(Coordinate-based change listings)
☆ ☆ ☆ ☆ ☆
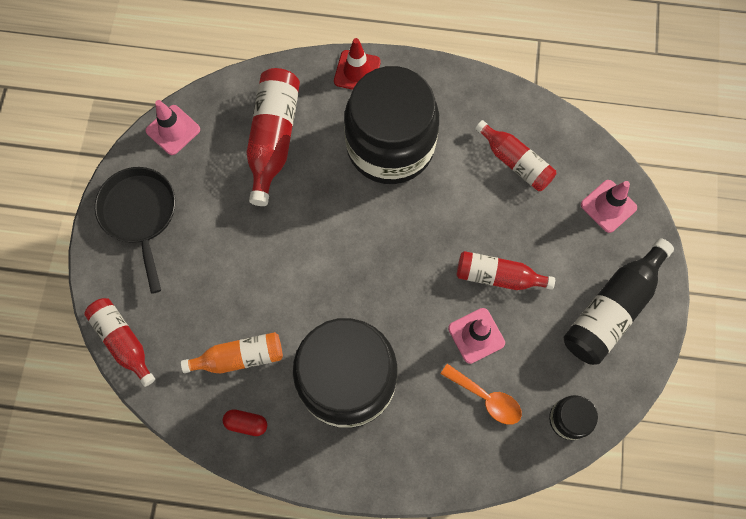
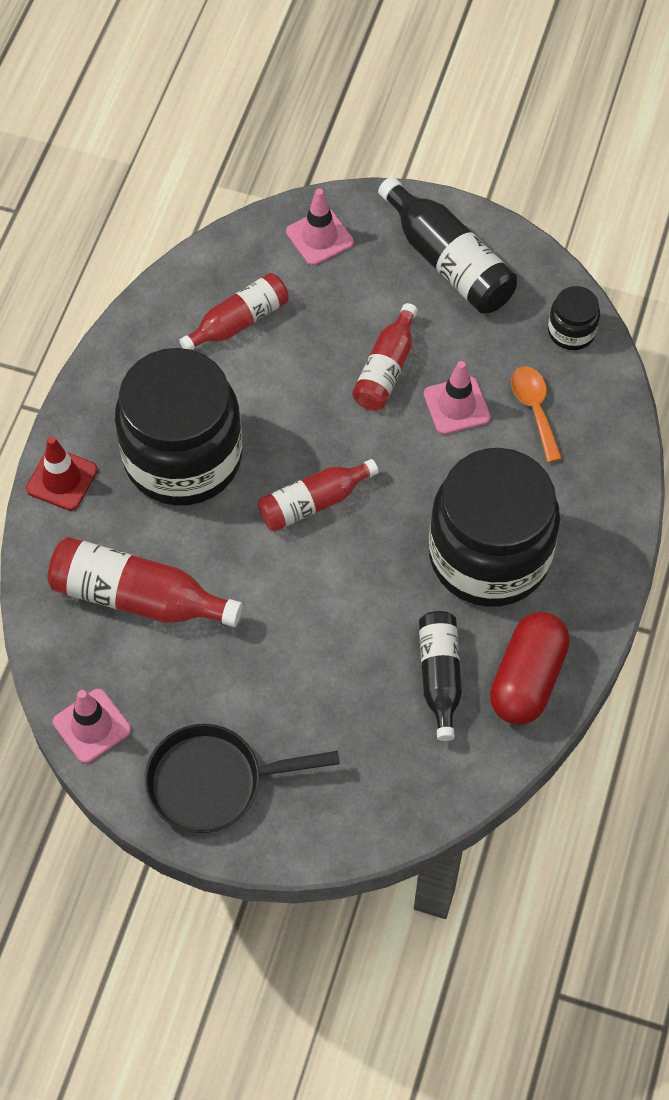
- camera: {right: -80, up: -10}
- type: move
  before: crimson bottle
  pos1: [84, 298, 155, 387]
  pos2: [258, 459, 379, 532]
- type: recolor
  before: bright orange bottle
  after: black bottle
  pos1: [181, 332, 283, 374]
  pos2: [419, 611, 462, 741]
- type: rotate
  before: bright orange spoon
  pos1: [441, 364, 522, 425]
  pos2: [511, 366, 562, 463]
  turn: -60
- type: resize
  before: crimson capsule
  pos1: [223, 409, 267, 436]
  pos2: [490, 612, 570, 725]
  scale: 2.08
☆ ☆ ☆ ☆ ☆
What is being asked
Print all the lines above exactly as they are, but without the pictures.

Task result
- camera: {right: -80, up: -10}
- type: move
  before: crimson bottle
  pos1: [84, 298, 155, 387]
  pos2: [258, 459, 379, 532]
- type: recolor
  before: bright orange bottle
  after: black bottle
  pos1: [181, 332, 283, 374]
  pos2: [419, 611, 462, 741]
- type: rotate
  before: bright orange spoon
  pos1: [441, 364, 522, 425]
  pos2: [511, 366, 562, 463]
  turn: -60
- type: resize
  before: crimson capsule
  pos1: [223, 409, 267, 436]
  pos2: [490, 612, 570, 725]
  scale: 2.08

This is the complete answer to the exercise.